== Segment start ==

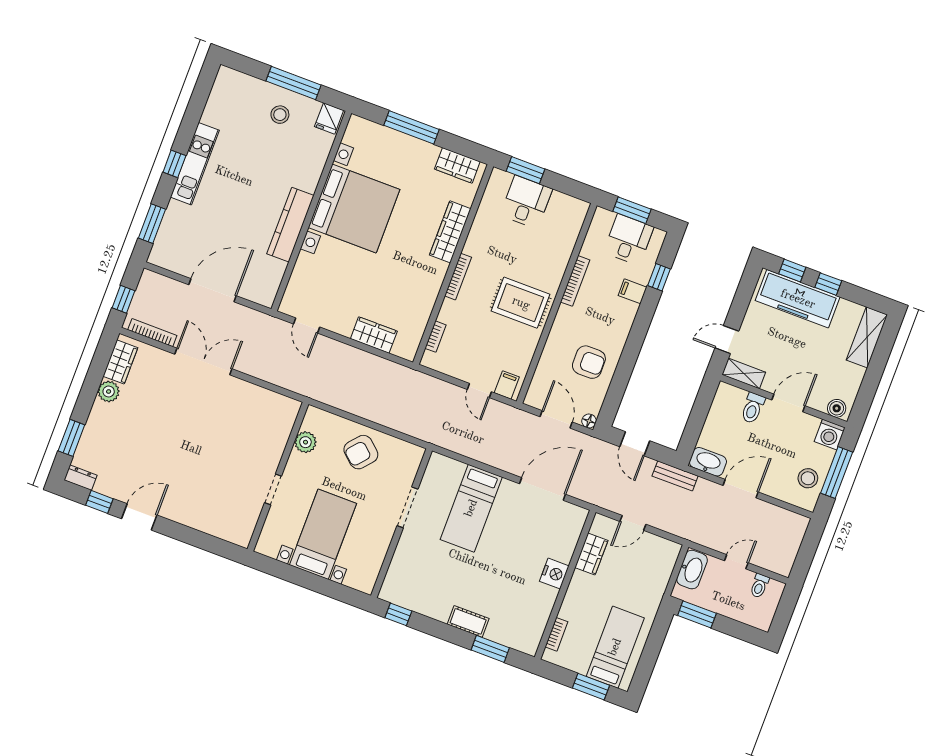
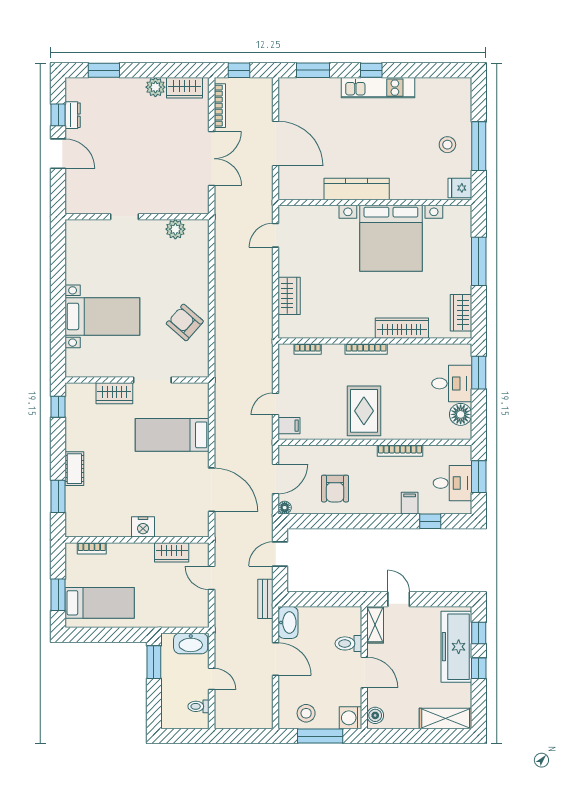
floor lamp: (561, 205) -> (461, 414), added
plant: (305, 442) -> (175, 229), moved
wall: (278, 477) -> (137, 217), moved
dresser: (80, 478) -> (73, 115), moved
doorway: (273, 489) -> (125, 217), moved
wardrobe: (406, 551) -> (114, 393), added

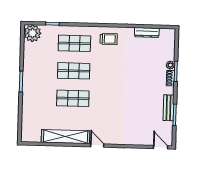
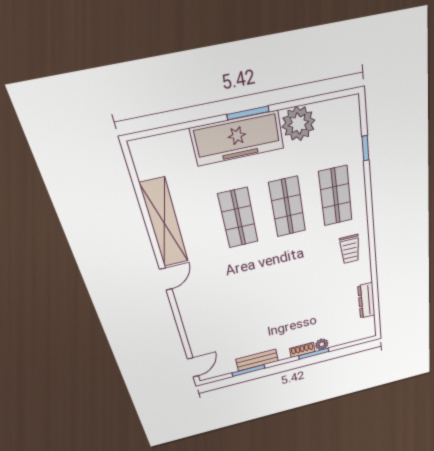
plant: (32, 33) -> (298, 124), moved
freezer: (32, 89) -> (237, 138), added

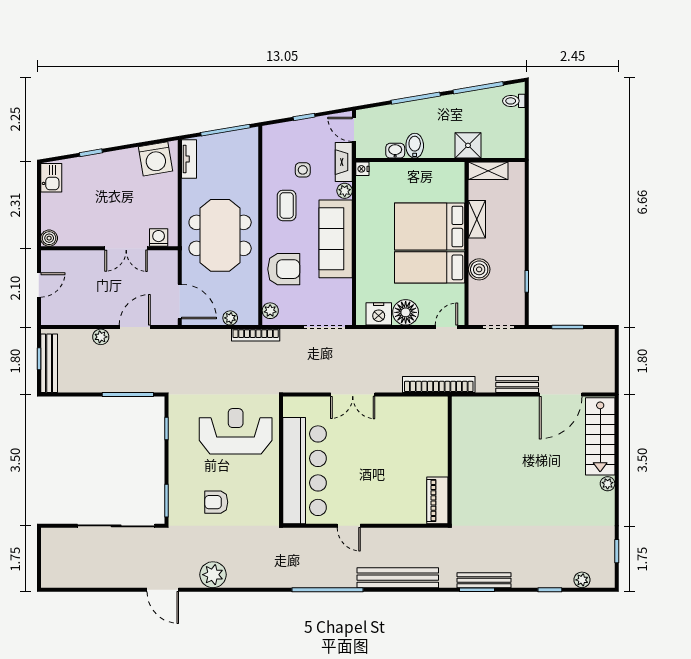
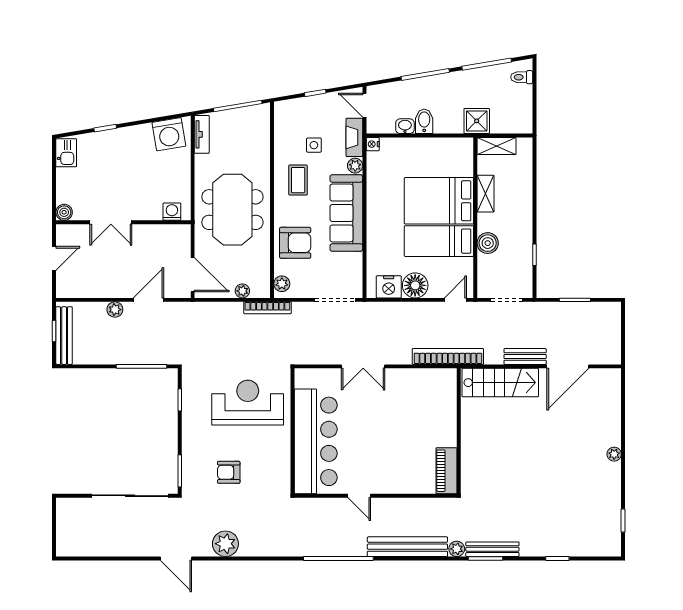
double door: (126, 248) -> (111, 222), moved
stairs: (600, 436) -> (500, 383), moved, turned -90
plant: (582, 580) -> (457, 549), moved

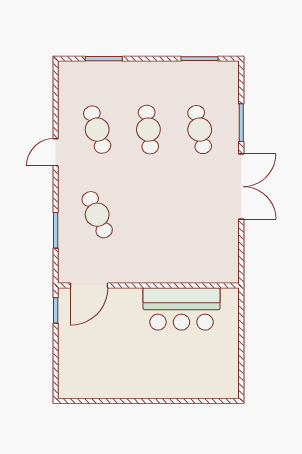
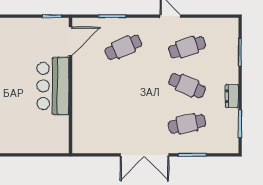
dresser: (163, 70) -> (232, 96), added
cafe table: (148, 130) -> (187, 86), turned 30
door: (89, 286) -> (70, 41), swing flipped
bar counter: (181, 309) -> (53, 86), moved

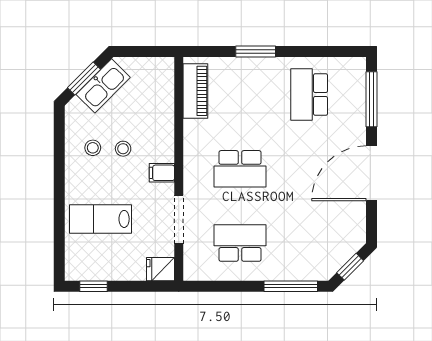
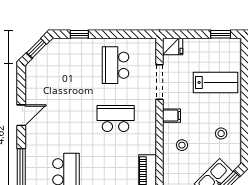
stool: (123, 149) -> (182, 145), moved
door: (372, 173) -> (21, 115), width x0.53
school desk: (240, 243) -> (116, 65), turned 90
window: (291, 286) -> (79, 34), width x0.46

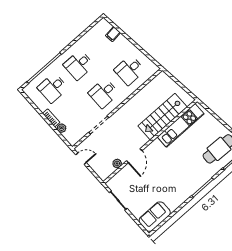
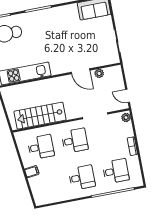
filing cabinet: (113, 34) -> (32, 172), moved
stairs: (163, 117) -> (40, 116), moved, turned 180
plant: (61, 128) -> (126, 118), moved
door: (134, 156) -> (81, 71), swing flipped

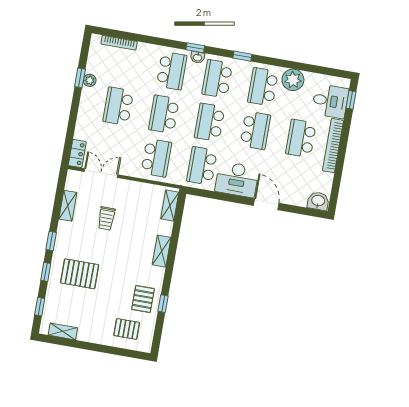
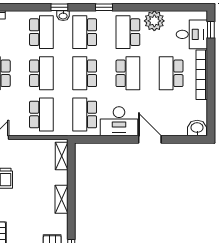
school desk: (164, 114) -> (41, 73), turned 180

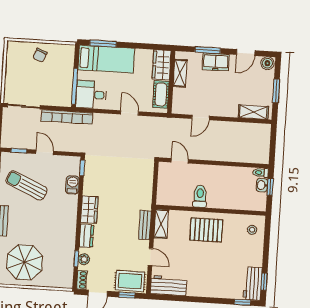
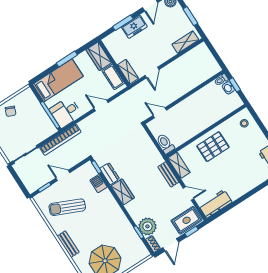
window: (103, 44) -> (67, 59), moved
shelving: (180, 73) -> (128, 72), moved
toilet: (200, 196) -> (165, 144), moved
dresser: (86, 236) -> (110, 174), moved
plant: (84, 259) -> (147, 226), width x1.87, depth x1.87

== Segment end ==

§ DIRECTIONS FOR THIS TASK:
If a line in the material contains the word "swing", copy that line.

§ SOLUTION TO THIS EXERCISE:
door: (89, 286) -> (70, 41), swing flipped
door: (134, 156) -> (81, 71), swing flipped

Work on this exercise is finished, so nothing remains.